__Task goal__
Without any of the pictures, print every record below exactly.

(Records drawn from a dataset)
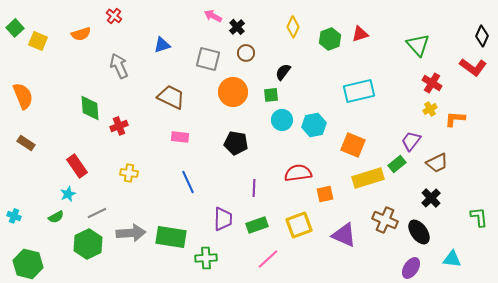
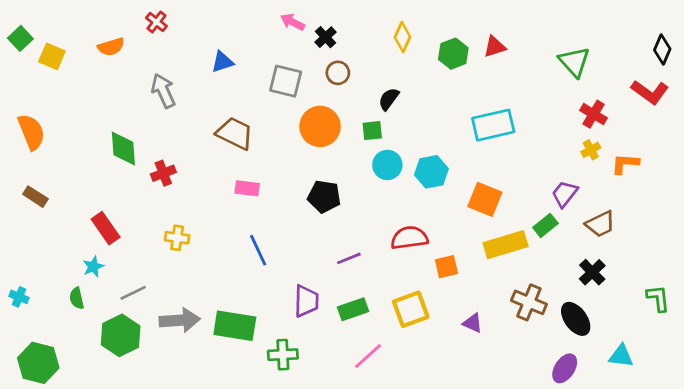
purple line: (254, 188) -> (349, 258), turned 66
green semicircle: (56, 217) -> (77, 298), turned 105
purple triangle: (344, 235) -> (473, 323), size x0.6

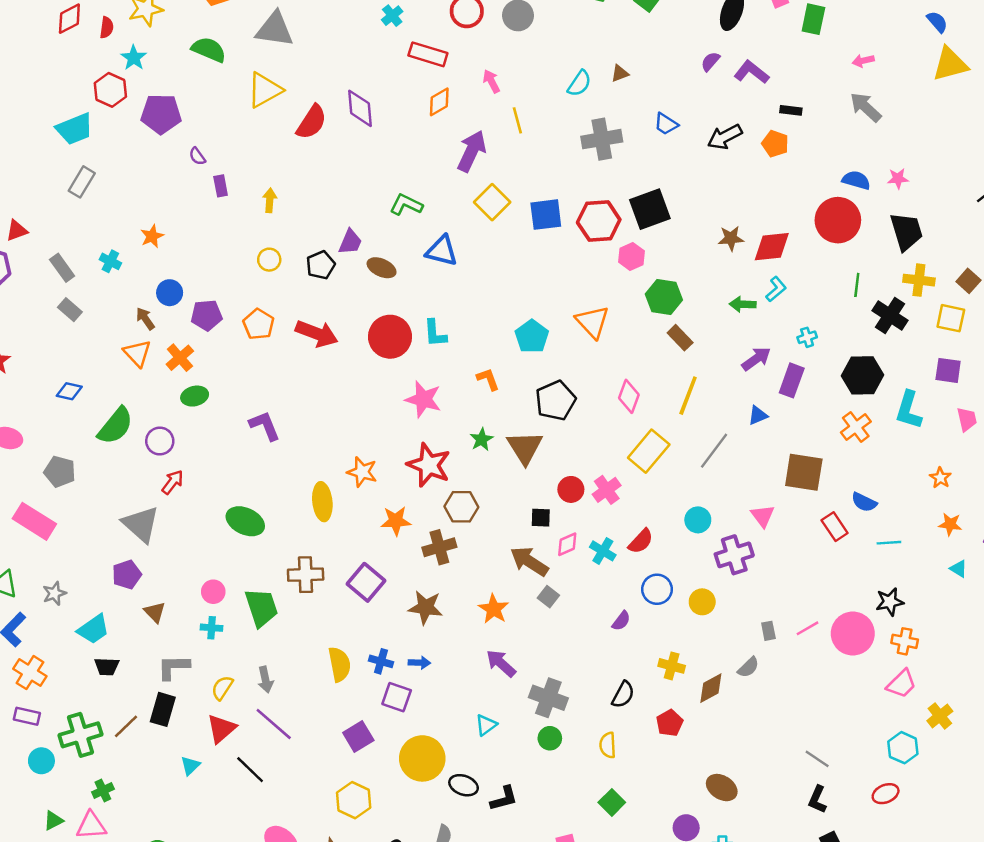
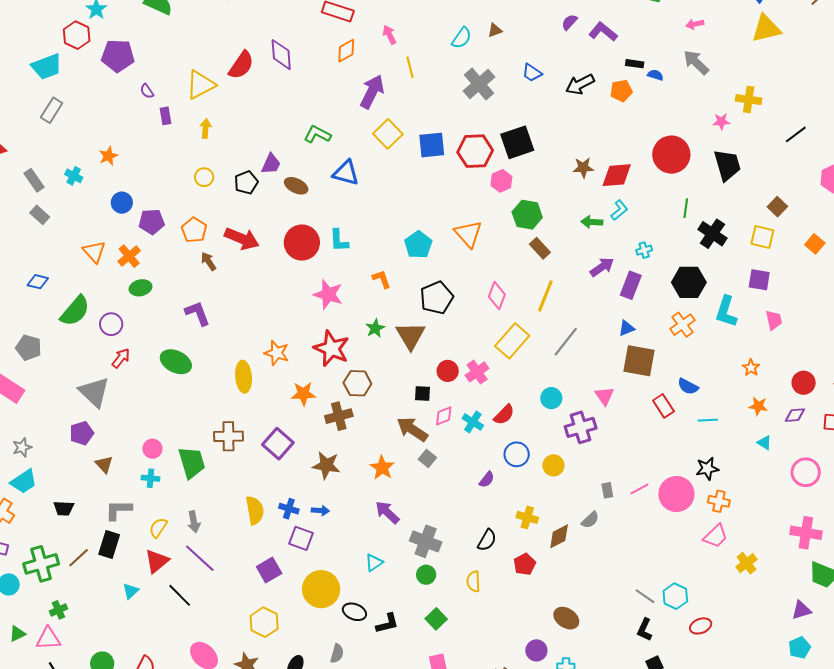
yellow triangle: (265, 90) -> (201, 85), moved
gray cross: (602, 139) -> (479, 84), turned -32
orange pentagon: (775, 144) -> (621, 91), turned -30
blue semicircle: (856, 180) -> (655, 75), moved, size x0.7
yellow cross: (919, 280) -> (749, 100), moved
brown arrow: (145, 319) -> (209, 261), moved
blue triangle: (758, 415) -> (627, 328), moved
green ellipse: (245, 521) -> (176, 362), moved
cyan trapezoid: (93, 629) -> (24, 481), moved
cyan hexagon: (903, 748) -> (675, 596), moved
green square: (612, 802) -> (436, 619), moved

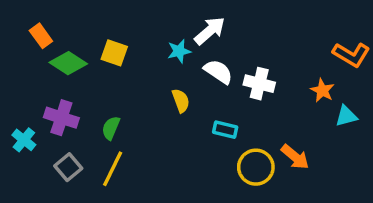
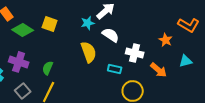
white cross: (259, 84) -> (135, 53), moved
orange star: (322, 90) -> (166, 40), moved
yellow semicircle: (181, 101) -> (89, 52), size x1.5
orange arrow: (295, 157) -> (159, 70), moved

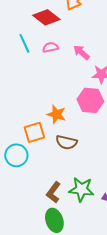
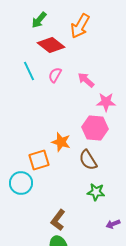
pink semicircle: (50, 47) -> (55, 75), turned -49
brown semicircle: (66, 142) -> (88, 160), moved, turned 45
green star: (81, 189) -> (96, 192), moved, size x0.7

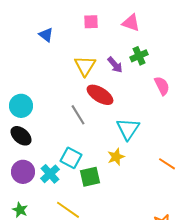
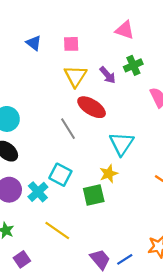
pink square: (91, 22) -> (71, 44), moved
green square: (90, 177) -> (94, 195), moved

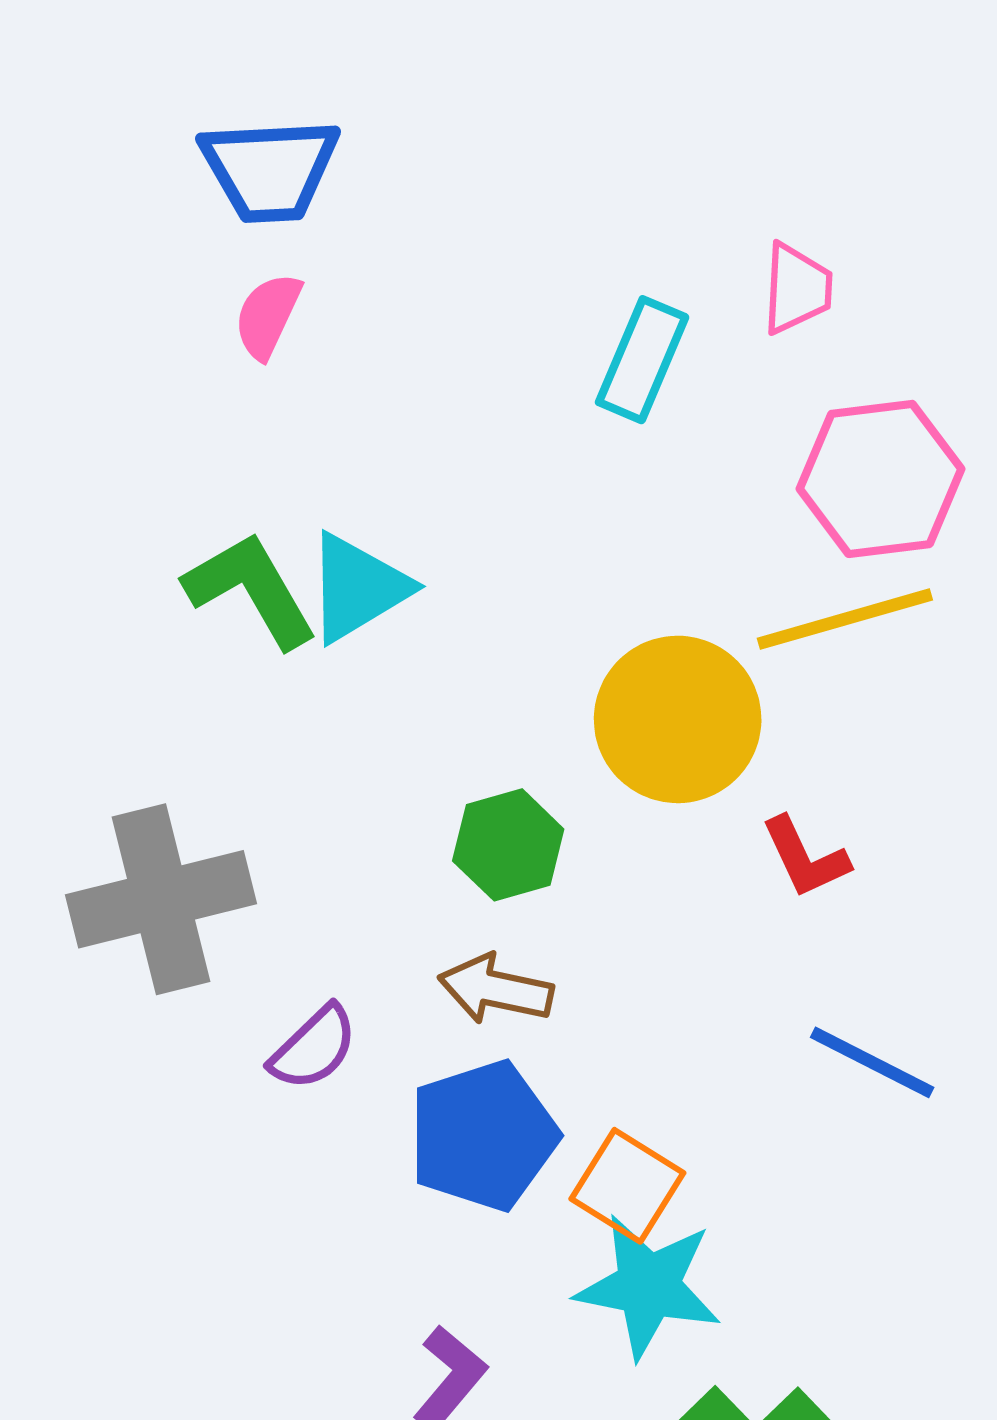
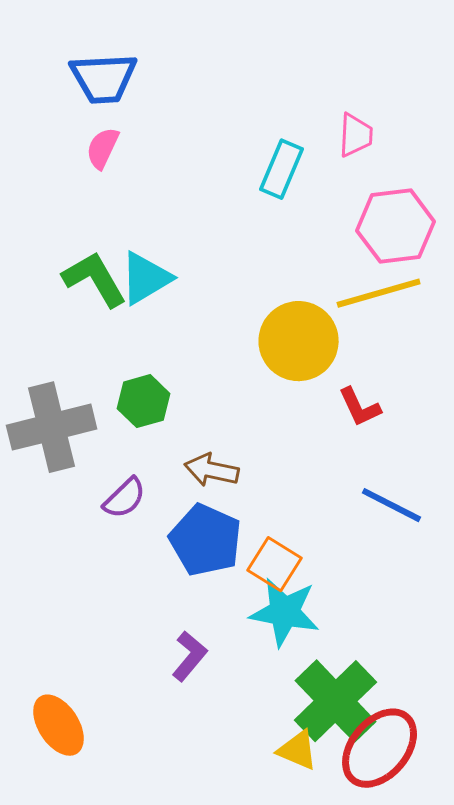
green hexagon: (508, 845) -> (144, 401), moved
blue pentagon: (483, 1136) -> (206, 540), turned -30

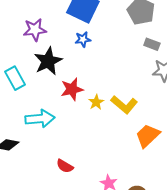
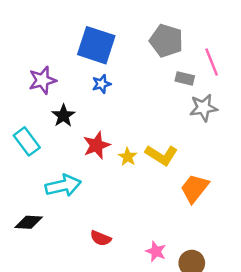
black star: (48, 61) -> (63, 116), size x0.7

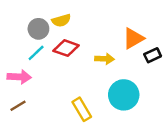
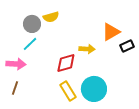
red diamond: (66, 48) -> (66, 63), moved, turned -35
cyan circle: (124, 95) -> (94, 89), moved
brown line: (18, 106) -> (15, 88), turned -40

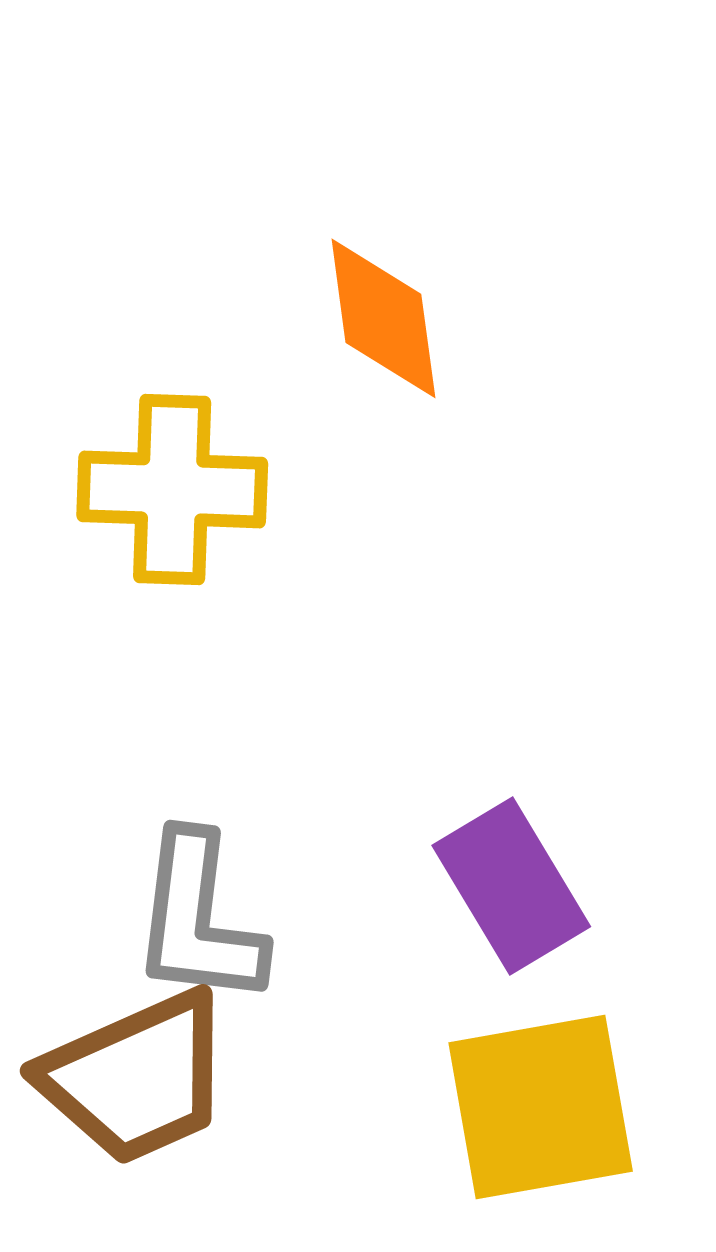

__Written solution__
purple line: (254, 188) -> (349, 258), turned 66
green semicircle: (56, 217) -> (77, 298), turned 105
purple triangle: (344, 235) -> (473, 323), size x0.6

yellow triangle: (265, 90) -> (201, 85), moved
gray cross: (602, 139) -> (479, 84), turned -32
orange pentagon: (775, 144) -> (621, 91), turned -30
blue semicircle: (856, 180) -> (655, 75), moved, size x0.7
yellow cross: (919, 280) -> (749, 100), moved
brown arrow: (145, 319) -> (209, 261), moved
blue triangle: (758, 415) -> (627, 328), moved
green ellipse: (245, 521) -> (176, 362), moved
cyan trapezoid: (93, 629) -> (24, 481), moved
cyan hexagon: (903, 748) -> (675, 596), moved
green square: (612, 802) -> (436, 619), moved

white cross: (259, 84) -> (135, 53), moved
orange star: (322, 90) -> (166, 40), moved
yellow semicircle: (181, 101) -> (89, 52), size x1.5
orange arrow: (295, 157) -> (159, 70), moved

pink semicircle: (50, 47) -> (55, 75), turned -49
brown semicircle: (66, 142) -> (88, 160), moved, turned 45
green star: (81, 189) -> (96, 192), moved, size x0.7

pink square: (91, 22) -> (71, 44), moved
green square: (90, 177) -> (94, 195), moved

green hexagon: (508, 845) -> (144, 401), moved
blue pentagon: (483, 1136) -> (206, 540), turned -30

black star: (48, 61) -> (63, 116), size x0.7

red diamond: (66, 48) -> (66, 63), moved, turned -35
cyan circle: (124, 95) -> (94, 89), moved
brown line: (18, 106) -> (15, 88), turned -40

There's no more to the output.